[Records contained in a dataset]

----

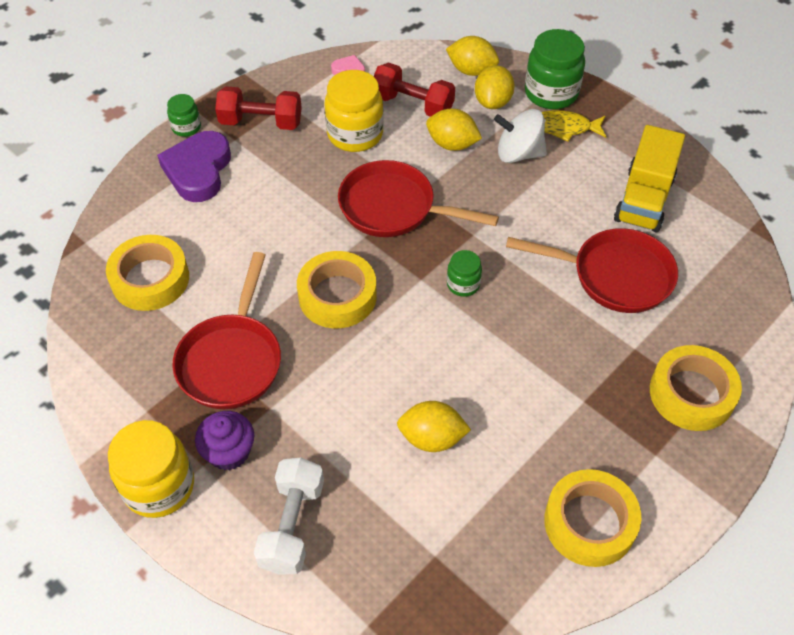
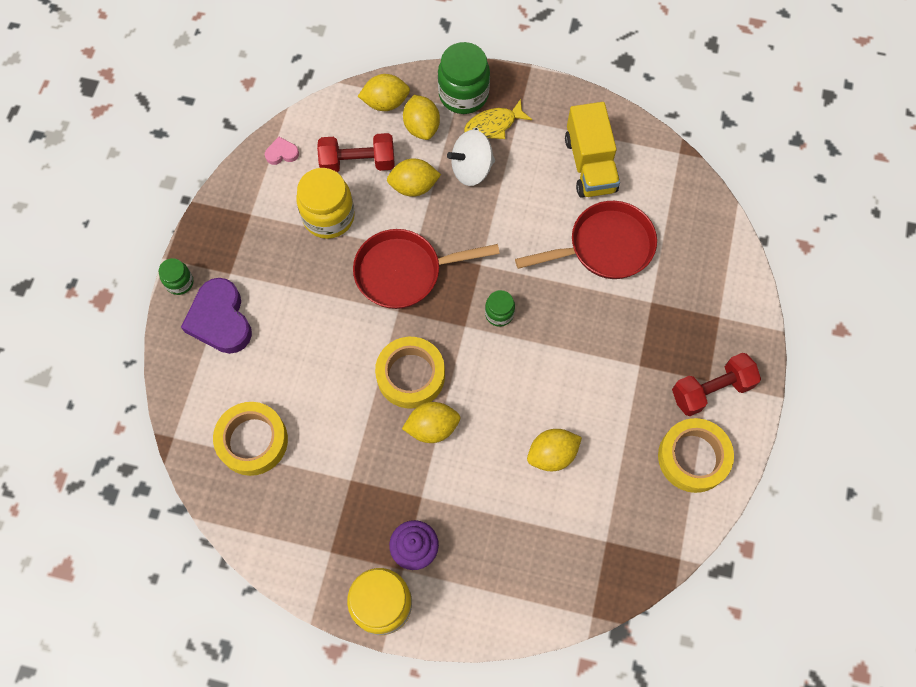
camera: 30 degrees left, 15 degrees up
(231, 360) = (366, 474): red pan -> none
(261, 122) = (241, 244): red dumbbell -> red dumbbell (711, 390)
(292, 525) = (497, 577): white dumbbell -> none
(326, 351) = (432, 427): none -> yellow lemon
(691, 393) = (708, 318): yellow tape -> none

----

*Exercise instructions*: Every line from the data above that contains "none" must appear in the answer.

*Exercise solution*:
(231, 360) = (366, 474): red pan -> none
(292, 525) = (497, 577): white dumbbell -> none
(326, 351) = (432, 427): none -> yellow lemon
(691, 393) = (708, 318): yellow tape -> none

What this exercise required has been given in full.